### PROBLEM DESCRIPTION
In the entries below, find the line containing "R8: 2.2k (+12V, NET9) -> 680 (+12V, NET9)". Copy it and all lines after it, exactly, through the end.

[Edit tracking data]
──────────────────────────────

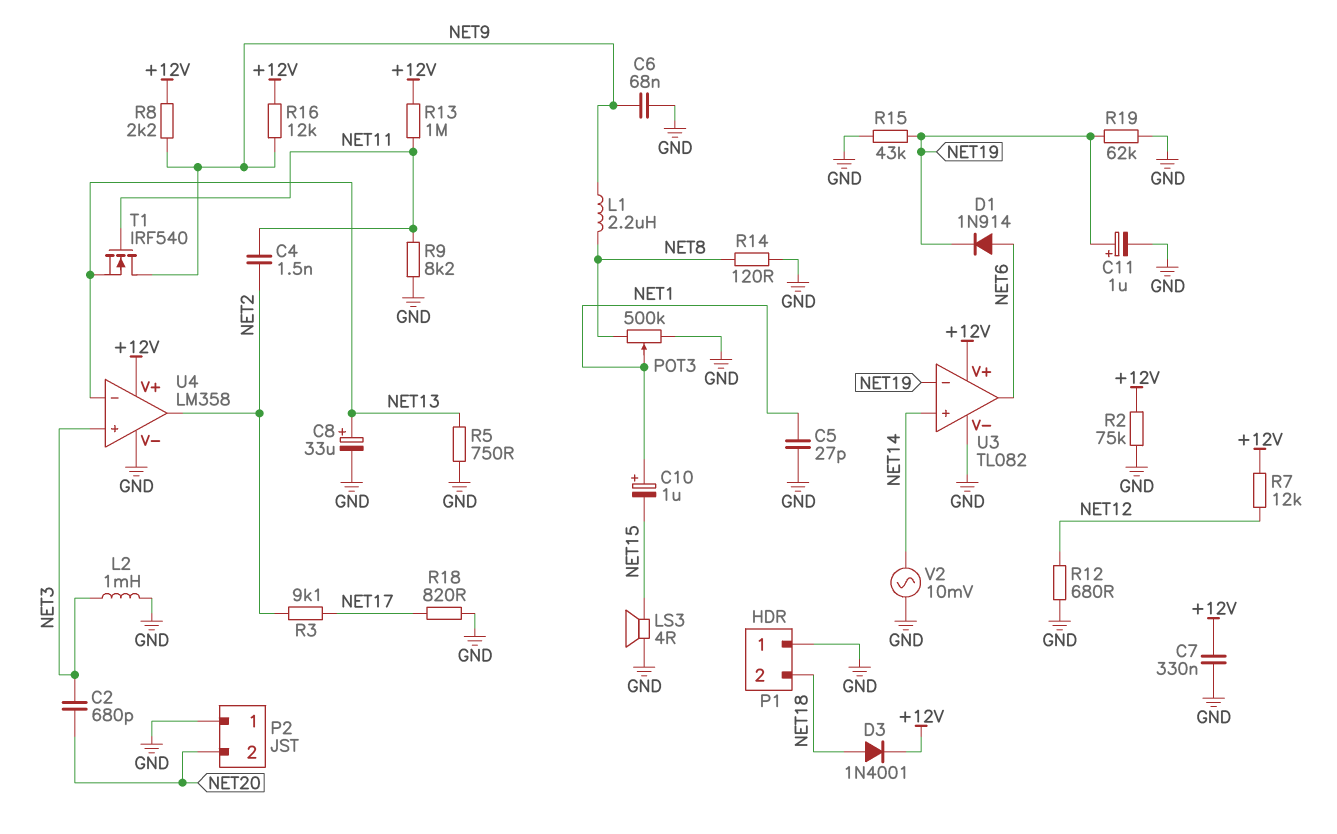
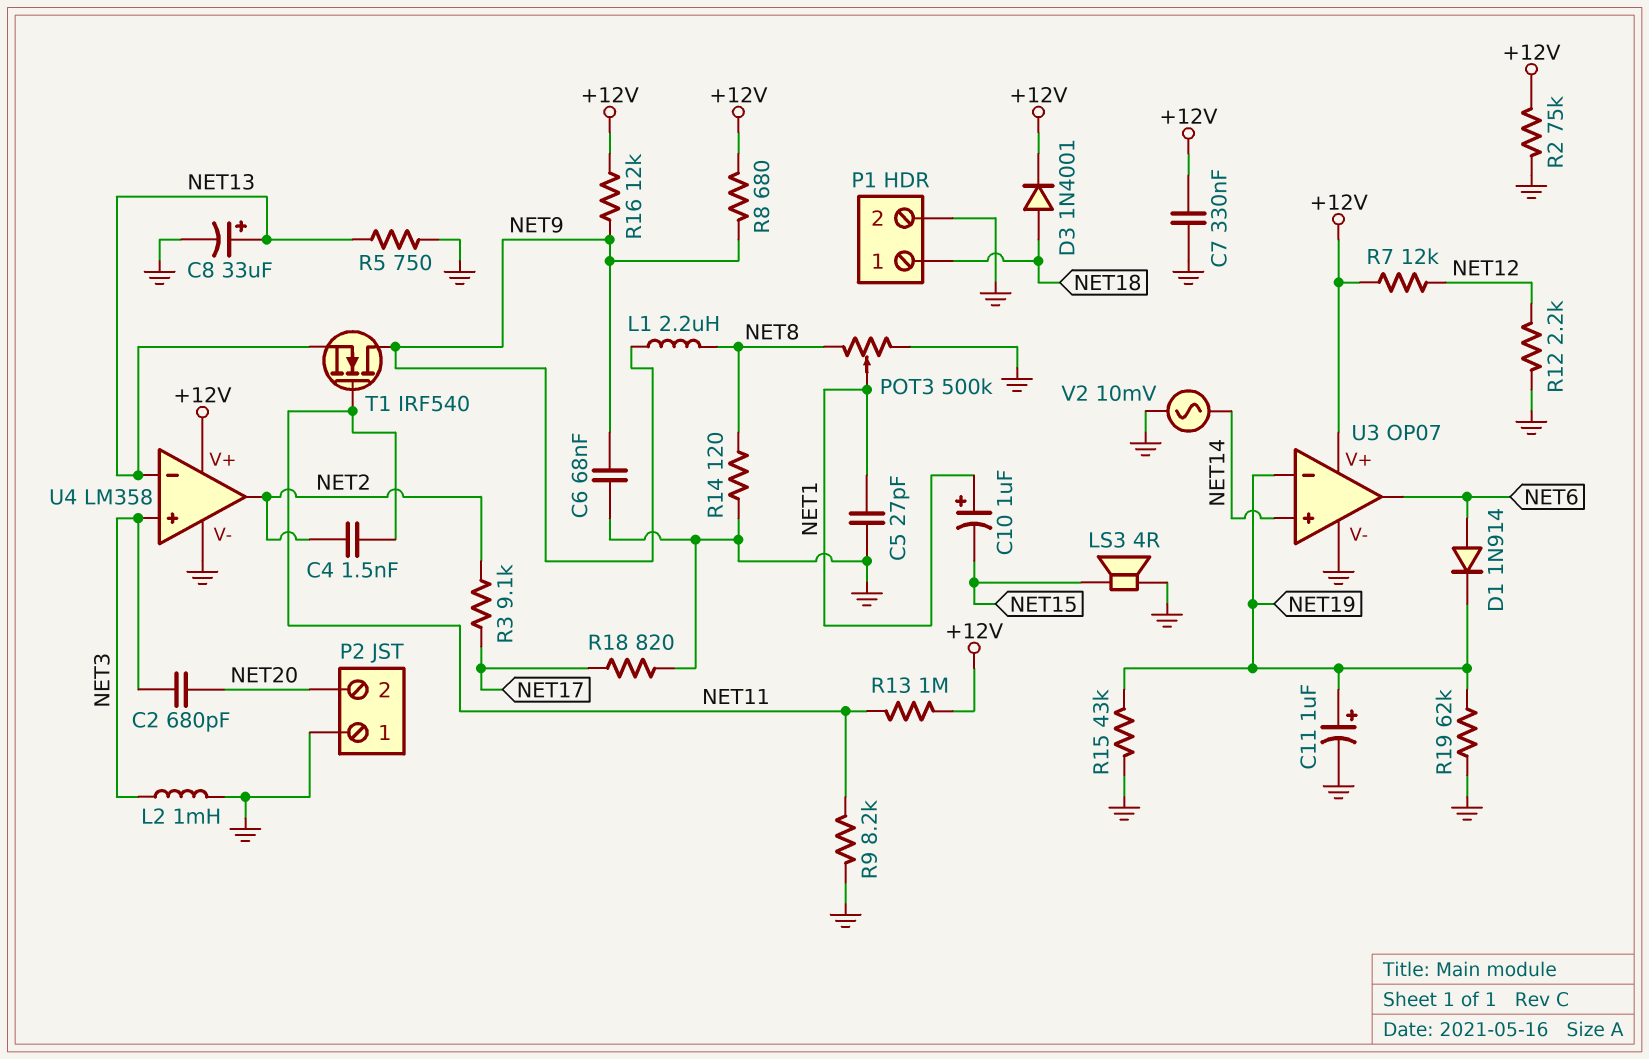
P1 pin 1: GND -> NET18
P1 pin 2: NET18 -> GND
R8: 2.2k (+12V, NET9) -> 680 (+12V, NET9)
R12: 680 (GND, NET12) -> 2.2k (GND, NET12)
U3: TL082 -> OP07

──────────────────────────────

### RESULT OF THIS EXERCISE
R8: 2.2k (+12V, NET9) -> 680 (+12V, NET9)
R12: 680 (GND, NET12) -> 2.2k (GND, NET12)
U3: TL082 -> OP07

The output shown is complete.